* Your goal *
Every line of the entries below that carries the string "EMERALD" should be copied.

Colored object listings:

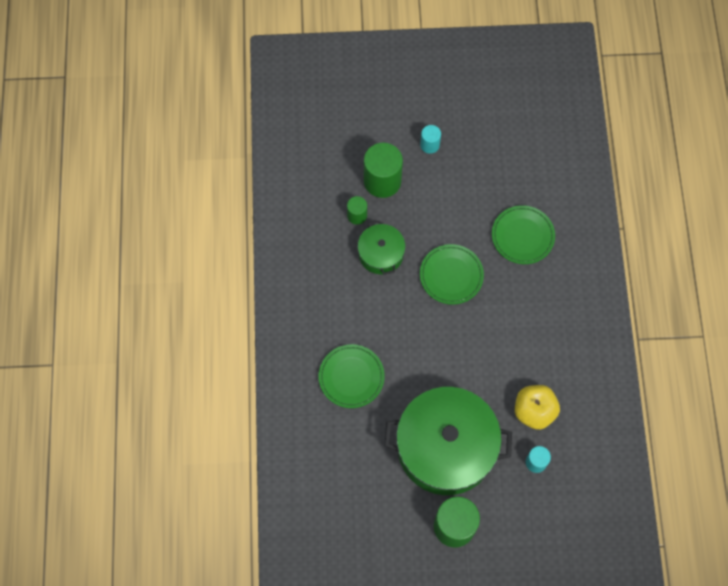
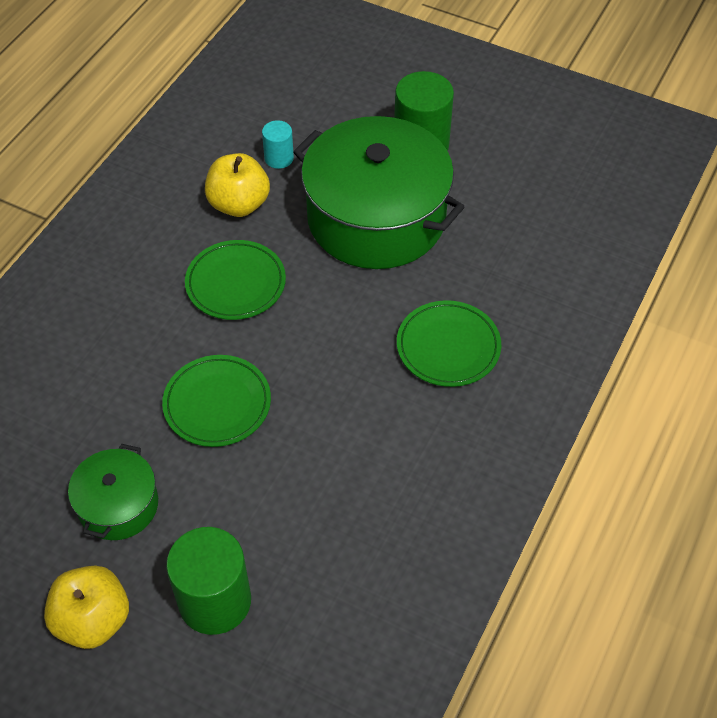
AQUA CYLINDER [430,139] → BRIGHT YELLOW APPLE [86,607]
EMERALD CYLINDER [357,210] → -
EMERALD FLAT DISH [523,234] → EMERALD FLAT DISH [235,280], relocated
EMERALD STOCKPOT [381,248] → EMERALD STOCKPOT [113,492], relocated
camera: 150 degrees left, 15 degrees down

* Exercise output *
EMERALD CYLINDER [357,210] → -
EMERALD FLAT DISH [523,234] → EMERALD FLAT DISH [235,280], relocated
EMERALD STOCKPOT [381,248] → EMERALD STOCKPOT [113,492], relocated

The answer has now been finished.